*Exercise*
Among the lines below, output only those between the line holding "C8: 33uF (plus" and the line holding "V1: AC 2V (DGND, SIG)", inclusive, exactly as written and with no pictures.

*Recorded data*
____________________

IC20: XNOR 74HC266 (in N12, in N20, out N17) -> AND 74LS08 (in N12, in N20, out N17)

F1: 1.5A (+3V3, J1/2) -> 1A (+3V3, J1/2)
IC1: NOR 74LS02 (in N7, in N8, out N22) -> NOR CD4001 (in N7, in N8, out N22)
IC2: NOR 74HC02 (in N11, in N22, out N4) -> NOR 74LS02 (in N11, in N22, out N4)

____________________

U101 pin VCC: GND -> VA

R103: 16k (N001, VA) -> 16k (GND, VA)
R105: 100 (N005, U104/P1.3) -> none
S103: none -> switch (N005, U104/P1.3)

____________________

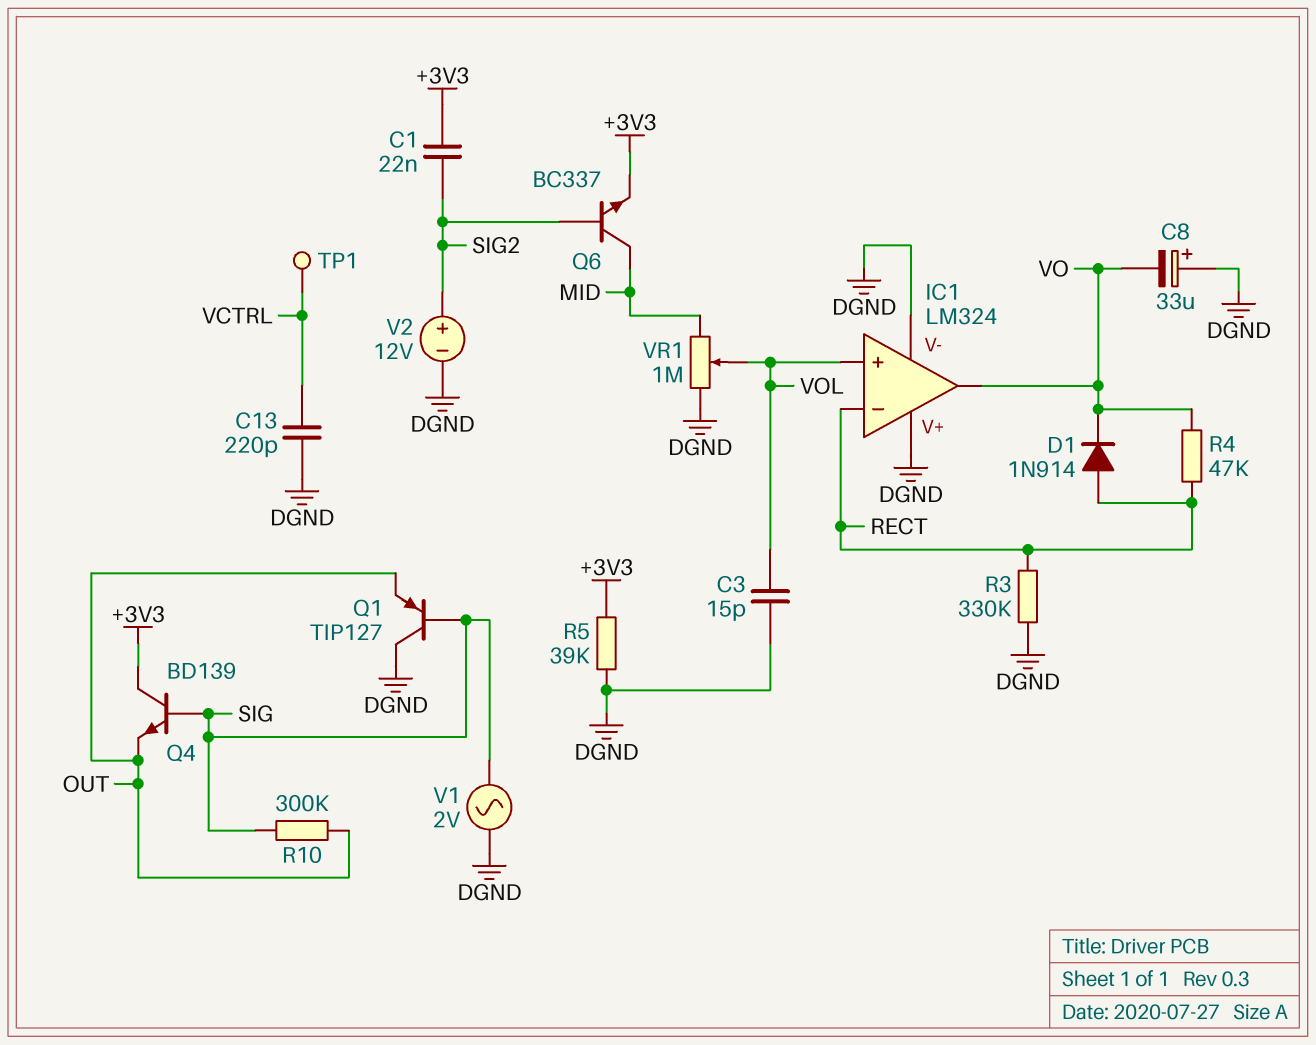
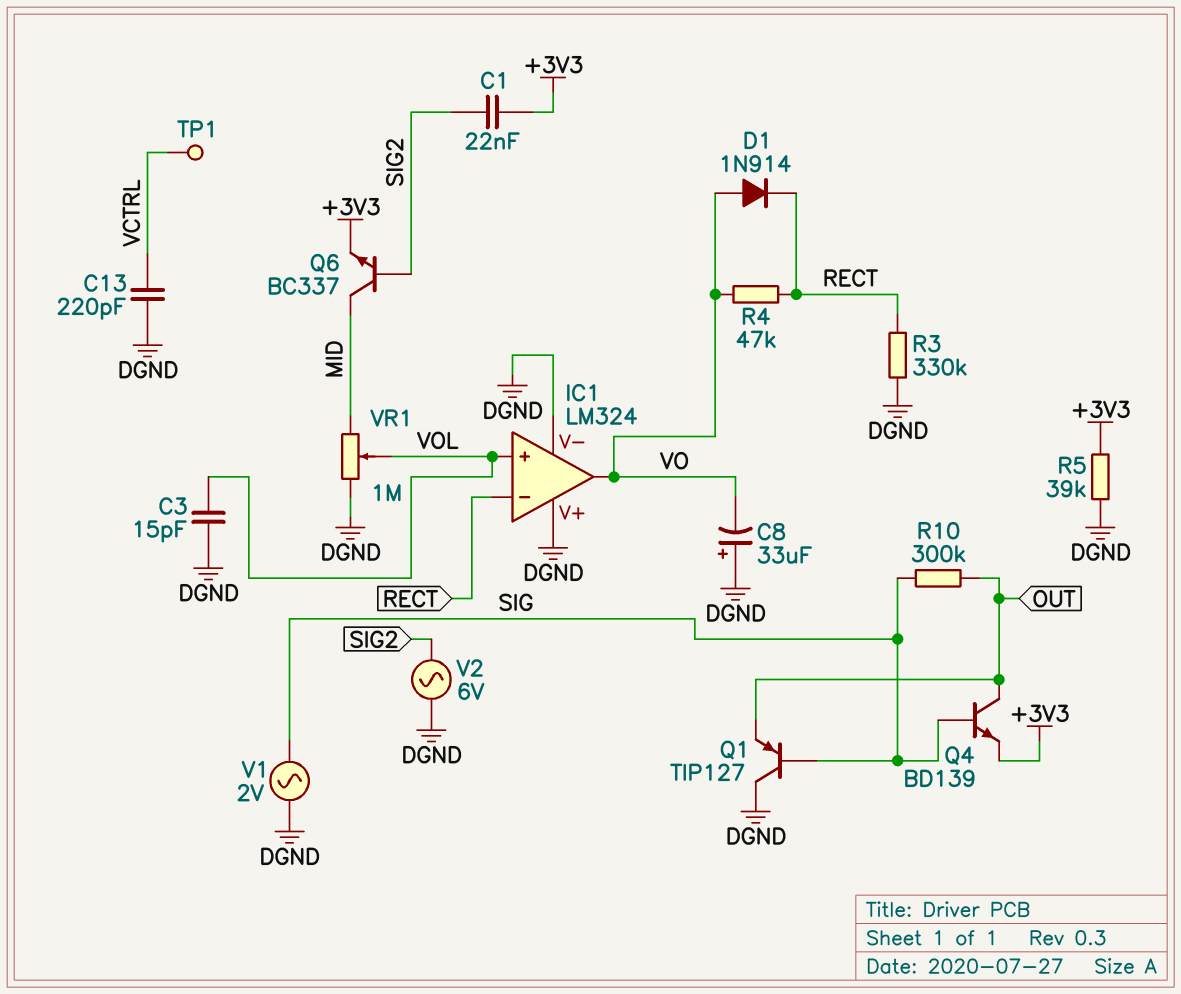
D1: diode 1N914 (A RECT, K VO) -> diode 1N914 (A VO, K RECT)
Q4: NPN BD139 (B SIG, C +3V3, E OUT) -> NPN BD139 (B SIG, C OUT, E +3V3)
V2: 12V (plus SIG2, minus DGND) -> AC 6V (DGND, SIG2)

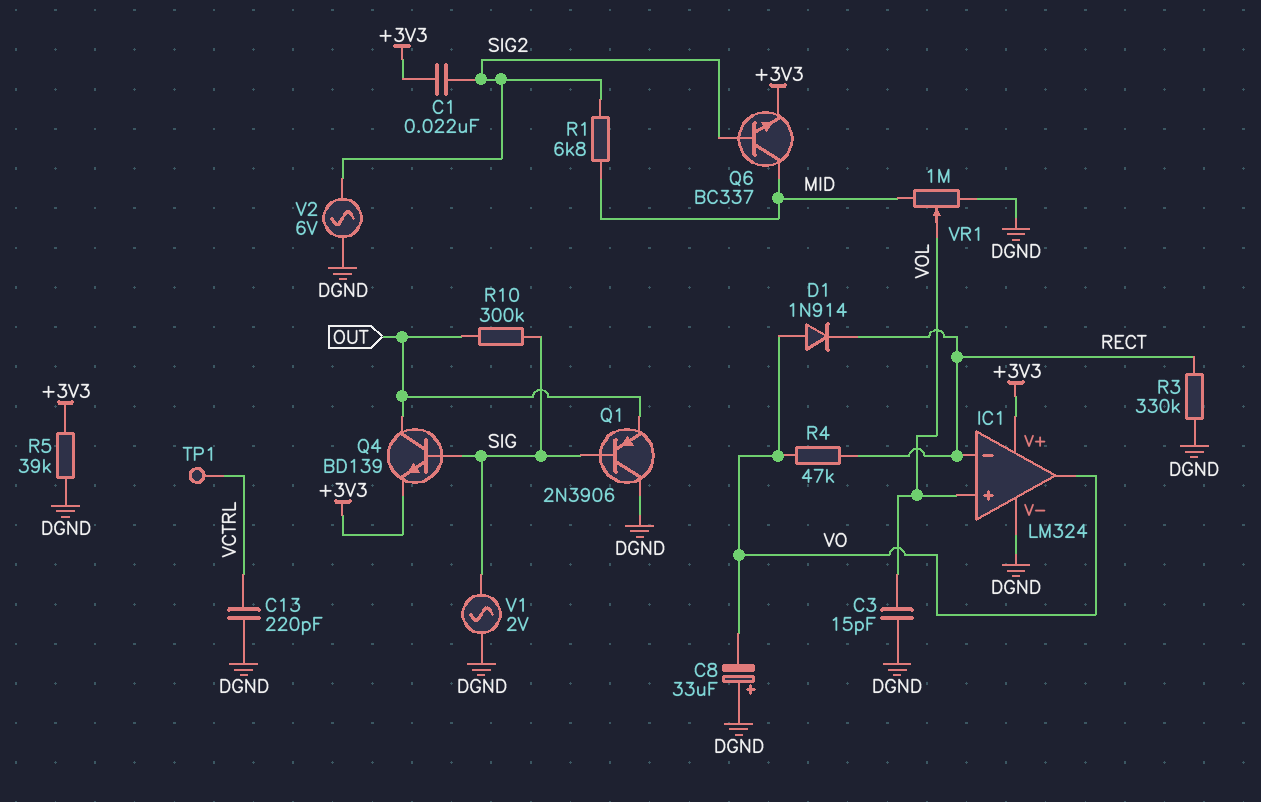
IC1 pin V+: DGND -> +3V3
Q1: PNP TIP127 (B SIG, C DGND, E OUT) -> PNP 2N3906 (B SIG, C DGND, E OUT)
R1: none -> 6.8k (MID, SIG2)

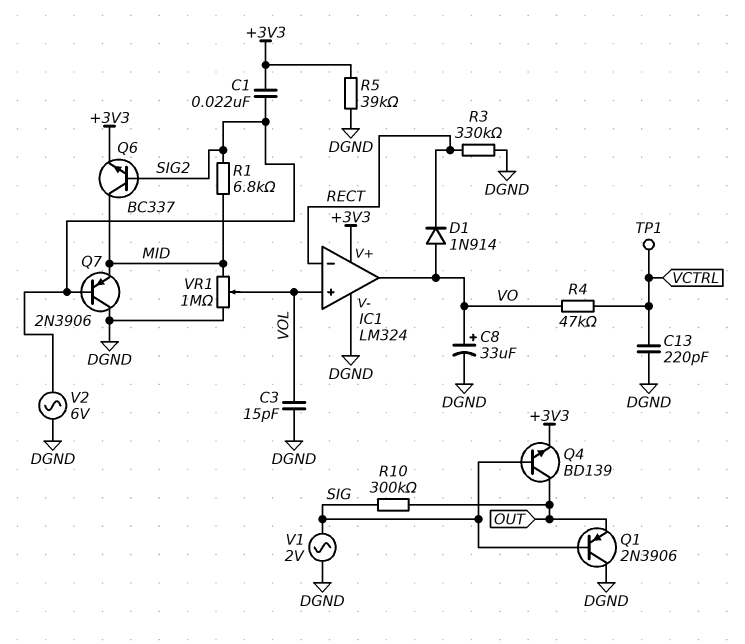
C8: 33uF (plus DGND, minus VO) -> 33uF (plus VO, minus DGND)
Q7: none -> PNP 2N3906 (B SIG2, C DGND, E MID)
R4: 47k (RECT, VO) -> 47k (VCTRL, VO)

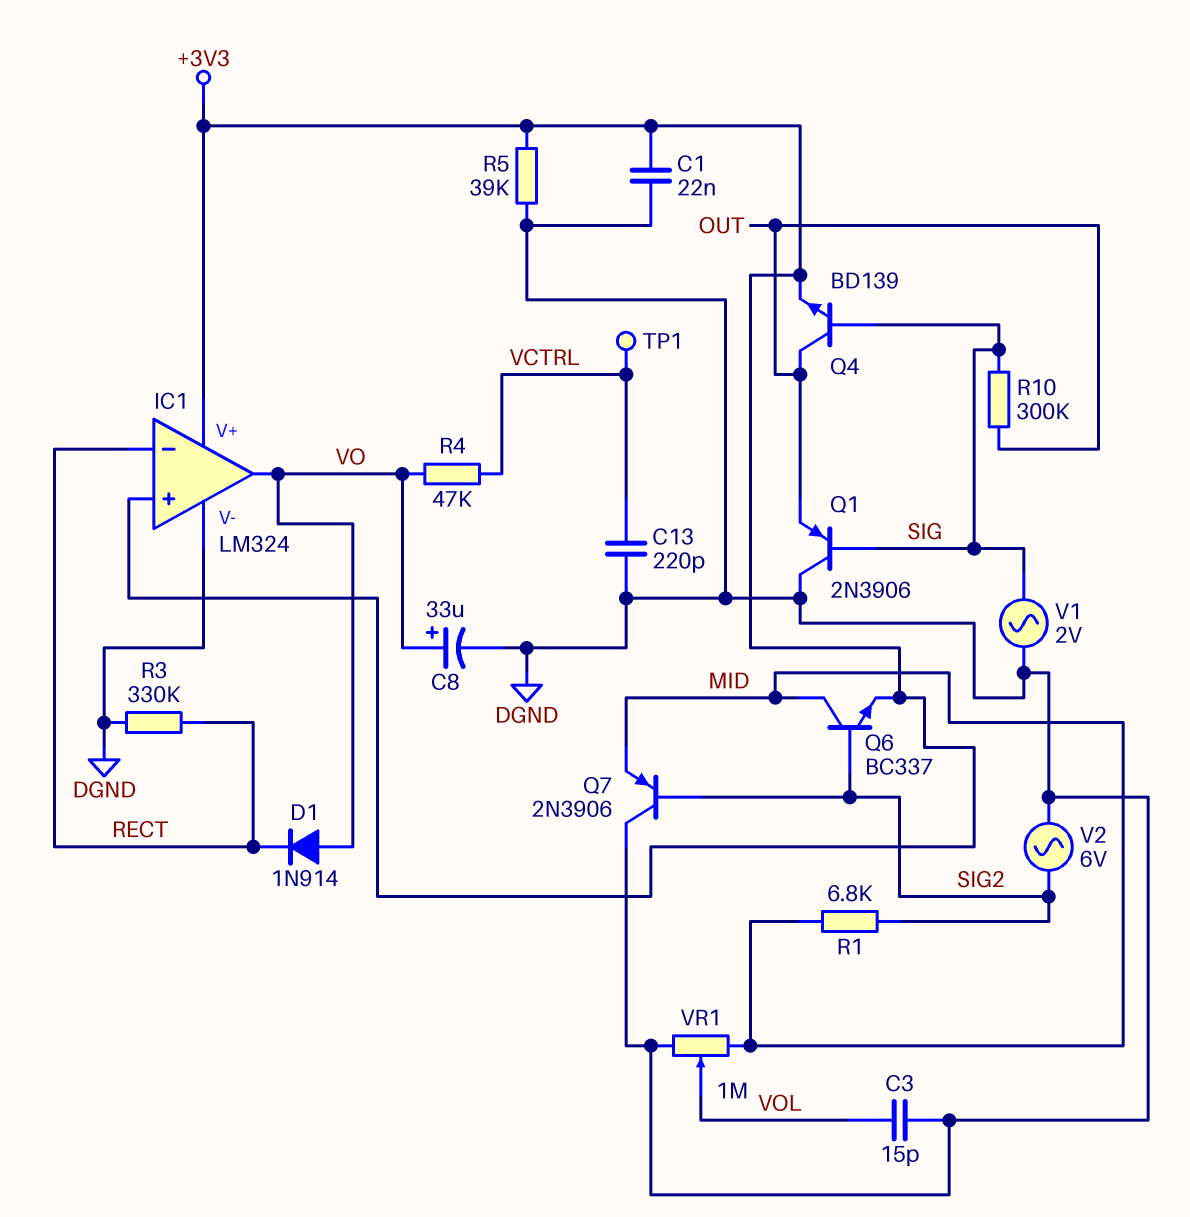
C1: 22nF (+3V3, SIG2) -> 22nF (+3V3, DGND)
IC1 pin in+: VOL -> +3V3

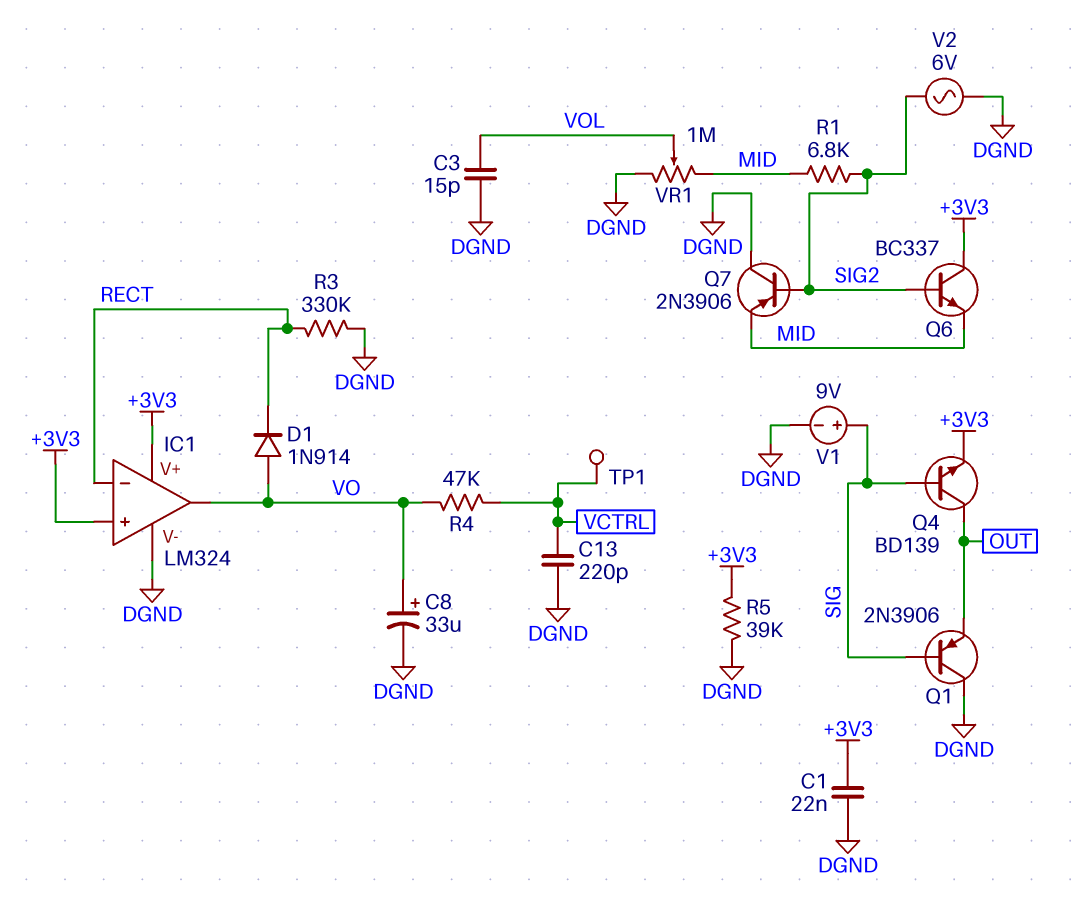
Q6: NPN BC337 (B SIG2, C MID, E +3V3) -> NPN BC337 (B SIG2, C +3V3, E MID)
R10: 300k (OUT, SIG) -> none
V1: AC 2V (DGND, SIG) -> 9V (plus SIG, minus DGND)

____________________

*Output*
C8: 33uF (plus DGND, minus VO) -> 33uF (plus VO, minus DGND)
Q7: none -> PNP 2N3906 (B SIG2, C DGND, E MID)
R4: 47k (RECT, VO) -> 47k (VCTRL, VO)

C1: 22nF (+3V3, SIG2) -> 22nF (+3V3, DGND)
IC1 pin in+: VOL -> +3V3

Q6: NPN BC337 (B SIG2, C MID, E +3V3) -> NPN BC337 (B SIG2, C +3V3, E MID)
R10: 300k (OUT, SIG) -> none
V1: AC 2V (DGND, SIG) -> 9V (plus SIG, minus DGND)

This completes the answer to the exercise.